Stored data
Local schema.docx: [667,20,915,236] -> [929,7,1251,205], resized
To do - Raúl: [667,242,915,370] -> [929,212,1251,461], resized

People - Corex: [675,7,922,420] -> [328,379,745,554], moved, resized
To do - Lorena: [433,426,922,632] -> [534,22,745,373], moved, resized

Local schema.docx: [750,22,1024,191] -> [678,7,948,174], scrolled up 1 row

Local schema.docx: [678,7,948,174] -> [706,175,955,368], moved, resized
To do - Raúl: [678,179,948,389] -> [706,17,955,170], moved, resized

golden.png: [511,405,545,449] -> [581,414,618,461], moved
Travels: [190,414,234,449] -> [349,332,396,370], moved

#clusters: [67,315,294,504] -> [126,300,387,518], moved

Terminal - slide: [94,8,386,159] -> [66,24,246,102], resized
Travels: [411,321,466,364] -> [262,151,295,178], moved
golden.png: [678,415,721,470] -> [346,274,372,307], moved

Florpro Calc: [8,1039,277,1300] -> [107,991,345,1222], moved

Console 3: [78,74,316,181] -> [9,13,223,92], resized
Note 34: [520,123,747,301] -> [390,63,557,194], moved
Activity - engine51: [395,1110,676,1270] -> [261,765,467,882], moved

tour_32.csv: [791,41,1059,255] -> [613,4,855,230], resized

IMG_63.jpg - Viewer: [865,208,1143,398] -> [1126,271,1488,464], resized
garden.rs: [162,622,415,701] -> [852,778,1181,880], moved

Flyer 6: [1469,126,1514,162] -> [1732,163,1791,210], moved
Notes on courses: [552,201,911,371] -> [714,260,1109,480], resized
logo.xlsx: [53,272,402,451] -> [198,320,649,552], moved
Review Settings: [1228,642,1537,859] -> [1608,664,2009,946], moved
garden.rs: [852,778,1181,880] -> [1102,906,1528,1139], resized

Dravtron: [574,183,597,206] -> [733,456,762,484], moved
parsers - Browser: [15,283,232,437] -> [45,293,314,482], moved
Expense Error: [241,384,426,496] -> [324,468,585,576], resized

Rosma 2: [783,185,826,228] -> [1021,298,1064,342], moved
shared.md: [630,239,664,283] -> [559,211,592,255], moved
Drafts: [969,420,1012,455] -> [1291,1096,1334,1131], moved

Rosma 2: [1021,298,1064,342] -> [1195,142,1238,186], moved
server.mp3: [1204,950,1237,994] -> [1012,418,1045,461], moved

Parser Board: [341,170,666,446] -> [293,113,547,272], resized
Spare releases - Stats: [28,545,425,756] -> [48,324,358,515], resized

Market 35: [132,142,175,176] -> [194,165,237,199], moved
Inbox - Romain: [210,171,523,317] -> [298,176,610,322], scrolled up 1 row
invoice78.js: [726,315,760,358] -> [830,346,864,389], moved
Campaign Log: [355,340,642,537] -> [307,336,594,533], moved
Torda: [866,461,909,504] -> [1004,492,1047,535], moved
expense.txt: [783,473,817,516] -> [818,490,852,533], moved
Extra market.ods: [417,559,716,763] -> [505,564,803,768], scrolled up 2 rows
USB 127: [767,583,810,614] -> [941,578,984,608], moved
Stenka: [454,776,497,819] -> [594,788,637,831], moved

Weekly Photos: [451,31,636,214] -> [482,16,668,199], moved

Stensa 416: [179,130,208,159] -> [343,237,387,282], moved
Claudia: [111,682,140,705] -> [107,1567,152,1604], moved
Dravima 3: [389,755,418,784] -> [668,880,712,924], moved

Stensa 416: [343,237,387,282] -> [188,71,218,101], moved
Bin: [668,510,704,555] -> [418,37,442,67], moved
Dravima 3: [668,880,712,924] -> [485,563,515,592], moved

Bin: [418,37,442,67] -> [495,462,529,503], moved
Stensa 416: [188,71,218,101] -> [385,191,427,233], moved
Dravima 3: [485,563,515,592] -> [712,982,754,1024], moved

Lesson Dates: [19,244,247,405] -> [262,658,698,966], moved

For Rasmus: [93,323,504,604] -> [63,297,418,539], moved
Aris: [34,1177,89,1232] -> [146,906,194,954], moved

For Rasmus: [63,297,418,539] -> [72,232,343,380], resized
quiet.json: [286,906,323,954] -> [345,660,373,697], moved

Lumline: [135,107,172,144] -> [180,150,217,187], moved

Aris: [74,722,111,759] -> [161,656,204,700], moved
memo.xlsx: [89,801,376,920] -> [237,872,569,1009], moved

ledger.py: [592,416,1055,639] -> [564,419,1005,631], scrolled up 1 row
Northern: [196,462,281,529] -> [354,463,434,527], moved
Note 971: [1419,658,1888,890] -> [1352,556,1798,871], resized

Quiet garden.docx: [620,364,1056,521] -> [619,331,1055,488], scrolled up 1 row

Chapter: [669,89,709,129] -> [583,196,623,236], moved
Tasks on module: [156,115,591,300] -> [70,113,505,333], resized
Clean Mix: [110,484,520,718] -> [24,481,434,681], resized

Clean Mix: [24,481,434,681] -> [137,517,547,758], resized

— WHAT TO DO —
From start to finish, retype the records above with complete accuracy.

— REPLY TO THE TASK —
Local schema.docx: [667,20,915,236] -> [929,7,1251,205], resized
To do - Raúl: [667,242,915,370] -> [929,212,1251,461], resized

People - Corex: [675,7,922,420] -> [328,379,745,554], moved, resized
To do - Lorena: [433,426,922,632] -> [534,22,745,373], moved, resized

Local schema.docx: [750,22,1024,191] -> [678,7,948,174], scrolled up 1 row

Local schema.docx: [678,7,948,174] -> [706,175,955,368], moved, resized
To do - Raúl: [678,179,948,389] -> [706,17,955,170], moved, resized

golden.png: [511,405,545,449] -> [581,414,618,461], moved
Travels: [190,414,234,449] -> [349,332,396,370], moved

#clusters: [67,315,294,504] -> [126,300,387,518], moved

Terminal - slide: [94,8,386,159] -> [66,24,246,102], resized
Travels: [411,321,466,364] -> [262,151,295,178], moved
golden.png: [678,415,721,470] -> [346,274,372,307], moved

Florpro Calc: [8,1039,277,1300] -> [107,991,345,1222], moved

Console 3: [78,74,316,181] -> [9,13,223,92], resized
Note 34: [520,123,747,301] -> [390,63,557,194], moved
Activity - engine51: [395,1110,676,1270] -> [261,765,467,882], moved

tour_32.csv: [791,41,1059,255] -> [613,4,855,230], resized

IMG_63.jpg - Viewer: [865,208,1143,398] -> [1126,271,1488,464], resized
garden.rs: [162,622,415,701] -> [852,778,1181,880], moved

Flyer 6: [1469,126,1514,162] -> [1732,163,1791,210], moved
Notes on courses: [552,201,911,371] -> [714,260,1109,480], resized
logo.xlsx: [53,272,402,451] -> [198,320,649,552], moved
Review Settings: [1228,642,1537,859] -> [1608,664,2009,946], moved
garden.rs: [852,778,1181,880] -> [1102,906,1528,1139], resized

Dravtron: [574,183,597,206] -> [733,456,762,484], moved
parsers - Browser: [15,283,232,437] -> [45,293,314,482], moved
Expense Error: [241,384,426,496] -> [324,468,585,576], resized

Rosma 2: [783,185,826,228] -> [1021,298,1064,342], moved
shared.md: [630,239,664,283] -> [559,211,592,255], moved
Drafts: [969,420,1012,455] -> [1291,1096,1334,1131], moved

Rosma 2: [1021,298,1064,342] -> [1195,142,1238,186], moved
server.mp3: [1204,950,1237,994] -> [1012,418,1045,461], moved

Parser Board: [341,170,666,446] -> [293,113,547,272], resized
Spare releases - Stats: [28,545,425,756] -> [48,324,358,515], resized

Market 35: [132,142,175,176] -> [194,165,237,199], moved
Inbox - Romain: [210,171,523,317] -> [298,176,610,322], scrolled up 1 row
invoice78.js: [726,315,760,358] -> [830,346,864,389], moved
Campaign Log: [355,340,642,537] -> [307,336,594,533], moved
Torda: [866,461,909,504] -> [1004,492,1047,535], moved
expense.txt: [783,473,817,516] -> [818,490,852,533], moved
Extra market.ods: [417,559,716,763] -> [505,564,803,768], scrolled up 2 rows
USB 127: [767,583,810,614] -> [941,578,984,608], moved
Stenka: [454,776,497,819] -> [594,788,637,831], moved

Weekly Photos: [451,31,636,214] -> [482,16,668,199], moved

Stensa 416: [179,130,208,159] -> [343,237,387,282], moved
Claudia: [111,682,140,705] -> [107,1567,152,1604], moved
Dravima 3: [389,755,418,784] -> [668,880,712,924], moved

Stensa 416: [343,237,387,282] -> [188,71,218,101], moved
Bin: [668,510,704,555] -> [418,37,442,67], moved
Dravima 3: [668,880,712,924] -> [485,563,515,592], moved

Bin: [418,37,442,67] -> [495,462,529,503], moved
Stensa 416: [188,71,218,101] -> [385,191,427,233], moved
Dravima 3: [485,563,515,592] -> [712,982,754,1024], moved

Lesson Dates: [19,244,247,405] -> [262,658,698,966], moved

For Rasmus: [93,323,504,604] -> [63,297,418,539], moved
Aris: [34,1177,89,1232] -> [146,906,194,954], moved

For Rasmus: [63,297,418,539] -> [72,232,343,380], resized
quiet.json: [286,906,323,954] -> [345,660,373,697], moved

Lumline: [135,107,172,144] -> [180,150,217,187], moved

Aris: [74,722,111,759] -> [161,656,204,700], moved
memo.xlsx: [89,801,376,920] -> [237,872,569,1009], moved

ledger.py: [592,416,1055,639] -> [564,419,1005,631], scrolled up 1 row
Northern: [196,462,281,529] -> [354,463,434,527], moved
Note 971: [1419,658,1888,890] -> [1352,556,1798,871], resized

Quiet garden.docx: [620,364,1056,521] -> [619,331,1055,488], scrolled up 1 row

Chapter: [669,89,709,129] -> [583,196,623,236], moved
Tasks on module: [156,115,591,300] -> [70,113,505,333], resized
Clean Mix: [110,484,520,718] -> [24,481,434,681], resized

Clean Mix: [24,481,434,681] -> [137,517,547,758], resized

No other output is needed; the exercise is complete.